_Problem:_ Could you return all of the records exactly as they stand?

_Task material:_
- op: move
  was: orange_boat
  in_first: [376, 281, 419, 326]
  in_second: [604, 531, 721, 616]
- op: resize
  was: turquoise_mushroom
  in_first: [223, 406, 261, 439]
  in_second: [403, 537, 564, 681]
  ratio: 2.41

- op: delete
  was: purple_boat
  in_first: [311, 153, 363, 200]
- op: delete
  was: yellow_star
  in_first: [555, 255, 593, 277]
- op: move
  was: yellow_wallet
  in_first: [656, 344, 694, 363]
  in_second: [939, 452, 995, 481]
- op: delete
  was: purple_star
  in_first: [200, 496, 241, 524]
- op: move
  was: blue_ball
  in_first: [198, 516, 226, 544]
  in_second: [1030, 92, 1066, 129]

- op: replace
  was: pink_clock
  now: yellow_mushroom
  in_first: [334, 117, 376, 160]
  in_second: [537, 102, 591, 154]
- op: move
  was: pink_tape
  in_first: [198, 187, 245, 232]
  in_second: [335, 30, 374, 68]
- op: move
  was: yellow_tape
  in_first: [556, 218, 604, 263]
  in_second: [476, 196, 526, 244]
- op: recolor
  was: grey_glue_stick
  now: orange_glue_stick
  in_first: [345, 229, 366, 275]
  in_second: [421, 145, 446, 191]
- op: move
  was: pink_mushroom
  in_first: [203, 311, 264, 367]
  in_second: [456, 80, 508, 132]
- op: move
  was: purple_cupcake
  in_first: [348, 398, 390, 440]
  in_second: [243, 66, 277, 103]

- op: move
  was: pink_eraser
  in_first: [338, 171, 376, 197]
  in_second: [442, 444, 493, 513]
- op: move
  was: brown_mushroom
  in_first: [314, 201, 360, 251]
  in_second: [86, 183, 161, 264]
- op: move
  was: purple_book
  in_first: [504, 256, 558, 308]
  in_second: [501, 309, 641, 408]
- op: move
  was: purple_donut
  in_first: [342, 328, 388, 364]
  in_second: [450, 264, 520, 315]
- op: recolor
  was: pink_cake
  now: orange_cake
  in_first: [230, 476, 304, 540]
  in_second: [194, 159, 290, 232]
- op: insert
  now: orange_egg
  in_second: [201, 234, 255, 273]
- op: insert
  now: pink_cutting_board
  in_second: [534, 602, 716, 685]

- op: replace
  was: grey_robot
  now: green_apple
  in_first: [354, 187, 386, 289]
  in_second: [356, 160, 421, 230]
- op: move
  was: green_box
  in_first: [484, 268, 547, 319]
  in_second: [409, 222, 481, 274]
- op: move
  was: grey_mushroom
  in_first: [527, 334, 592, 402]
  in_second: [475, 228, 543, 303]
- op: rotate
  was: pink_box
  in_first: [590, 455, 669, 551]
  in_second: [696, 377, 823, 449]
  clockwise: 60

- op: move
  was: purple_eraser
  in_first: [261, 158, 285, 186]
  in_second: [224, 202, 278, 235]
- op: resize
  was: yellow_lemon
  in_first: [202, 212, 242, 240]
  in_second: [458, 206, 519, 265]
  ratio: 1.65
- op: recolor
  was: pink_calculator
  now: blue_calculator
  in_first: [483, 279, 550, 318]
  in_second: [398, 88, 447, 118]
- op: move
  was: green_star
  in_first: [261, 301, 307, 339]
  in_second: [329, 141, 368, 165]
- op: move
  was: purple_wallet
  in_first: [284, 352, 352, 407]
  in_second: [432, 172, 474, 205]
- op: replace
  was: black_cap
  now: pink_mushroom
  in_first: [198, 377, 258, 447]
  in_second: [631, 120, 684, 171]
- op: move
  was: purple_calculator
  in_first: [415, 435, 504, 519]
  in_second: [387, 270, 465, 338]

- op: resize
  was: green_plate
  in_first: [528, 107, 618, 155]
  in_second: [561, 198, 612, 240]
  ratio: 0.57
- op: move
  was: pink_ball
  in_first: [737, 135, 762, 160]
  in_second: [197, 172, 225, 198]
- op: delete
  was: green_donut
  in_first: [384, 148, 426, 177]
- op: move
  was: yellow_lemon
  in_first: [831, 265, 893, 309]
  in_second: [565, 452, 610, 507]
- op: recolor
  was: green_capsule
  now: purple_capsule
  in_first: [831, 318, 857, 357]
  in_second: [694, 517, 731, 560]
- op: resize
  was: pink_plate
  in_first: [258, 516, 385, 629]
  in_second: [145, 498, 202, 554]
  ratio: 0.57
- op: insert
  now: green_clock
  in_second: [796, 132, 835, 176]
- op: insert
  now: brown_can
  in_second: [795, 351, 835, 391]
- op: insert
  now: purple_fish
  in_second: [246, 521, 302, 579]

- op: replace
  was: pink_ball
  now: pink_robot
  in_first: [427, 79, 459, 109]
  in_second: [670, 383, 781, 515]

_Solution for this problem:_
- op: move
  was: orange_boat
  in_first: [376, 281, 419, 326]
  in_second: [604, 531, 721, 616]
- op: resize
  was: turquoise_mushroom
  in_first: [223, 406, 261, 439]
  in_second: [403, 537, 564, 681]
  ratio: 2.41

- op: delete
  was: purple_boat
  in_first: [311, 153, 363, 200]
- op: delete
  was: yellow_star
  in_first: [555, 255, 593, 277]
- op: move
  was: yellow_wallet
  in_first: [656, 344, 694, 363]
  in_second: [939, 452, 995, 481]
- op: delete
  was: purple_star
  in_first: [200, 496, 241, 524]
- op: move
  was: blue_ball
  in_first: [198, 516, 226, 544]
  in_second: [1030, 92, 1066, 129]

- op: replace
  was: pink_clock
  now: yellow_mushroom
  in_first: [334, 117, 376, 160]
  in_second: [537, 102, 591, 154]
- op: move
  was: pink_tape
  in_first: [198, 187, 245, 232]
  in_second: [335, 30, 374, 68]
- op: move
  was: yellow_tape
  in_first: [556, 218, 604, 263]
  in_second: [476, 196, 526, 244]
- op: recolor
  was: grey_glue_stick
  now: orange_glue_stick
  in_first: [345, 229, 366, 275]
  in_second: [421, 145, 446, 191]
- op: move
  was: pink_mushroom
  in_first: [203, 311, 264, 367]
  in_second: [456, 80, 508, 132]
- op: move
  was: purple_cupcake
  in_first: [348, 398, 390, 440]
  in_second: [243, 66, 277, 103]

- op: move
  was: pink_eraser
  in_first: [338, 171, 376, 197]
  in_second: [442, 444, 493, 513]
- op: move
  was: brown_mushroom
  in_first: [314, 201, 360, 251]
  in_second: [86, 183, 161, 264]
- op: move
  was: purple_book
  in_first: [504, 256, 558, 308]
  in_second: [501, 309, 641, 408]
- op: move
  was: purple_donut
  in_first: [342, 328, 388, 364]
  in_second: [450, 264, 520, 315]
- op: recolor
  was: pink_cake
  now: orange_cake
  in_first: [230, 476, 304, 540]
  in_second: [194, 159, 290, 232]
- op: insert
  now: orange_egg
  in_second: [201, 234, 255, 273]
- op: insert
  now: pink_cutting_board
  in_second: [534, 602, 716, 685]

- op: replace
  was: grey_robot
  now: green_apple
  in_first: [354, 187, 386, 289]
  in_second: [356, 160, 421, 230]
- op: move
  was: green_box
  in_first: [484, 268, 547, 319]
  in_second: [409, 222, 481, 274]
- op: move
  was: grey_mushroom
  in_first: [527, 334, 592, 402]
  in_second: [475, 228, 543, 303]
- op: rotate
  was: pink_box
  in_first: [590, 455, 669, 551]
  in_second: [696, 377, 823, 449]
  clockwise: 60

- op: move
  was: purple_eraser
  in_first: [261, 158, 285, 186]
  in_second: [224, 202, 278, 235]
- op: resize
  was: yellow_lemon
  in_first: [202, 212, 242, 240]
  in_second: [458, 206, 519, 265]
  ratio: 1.65
- op: recolor
  was: pink_calculator
  now: blue_calculator
  in_first: [483, 279, 550, 318]
  in_second: [398, 88, 447, 118]
- op: move
  was: green_star
  in_first: [261, 301, 307, 339]
  in_second: [329, 141, 368, 165]
- op: move
  was: purple_wallet
  in_first: [284, 352, 352, 407]
  in_second: [432, 172, 474, 205]
- op: replace
  was: black_cap
  now: pink_mushroom
  in_first: [198, 377, 258, 447]
  in_second: [631, 120, 684, 171]
- op: move
  was: purple_calculator
  in_first: [415, 435, 504, 519]
  in_second: [387, 270, 465, 338]

- op: resize
  was: green_plate
  in_first: [528, 107, 618, 155]
  in_second: [561, 198, 612, 240]
  ratio: 0.57
- op: move
  was: pink_ball
  in_first: [737, 135, 762, 160]
  in_second: [197, 172, 225, 198]
- op: delete
  was: green_donut
  in_first: [384, 148, 426, 177]
- op: move
  was: yellow_lemon
  in_first: [831, 265, 893, 309]
  in_second: [565, 452, 610, 507]
- op: recolor
  was: green_capsule
  now: purple_capsule
  in_first: [831, 318, 857, 357]
  in_second: [694, 517, 731, 560]
- op: resize
  was: pink_plate
  in_first: [258, 516, 385, 629]
  in_second: [145, 498, 202, 554]
  ratio: 0.57
- op: insert
  now: green_clock
  in_second: [796, 132, 835, 176]
- op: insert
  now: brown_can
  in_second: [795, 351, 835, 391]
- op: insert
  now: purple_fish
  in_second: [246, 521, 302, 579]

- op: replace
  was: pink_ball
  now: pink_robot
  in_first: [427, 79, 459, 109]
  in_second: [670, 383, 781, 515]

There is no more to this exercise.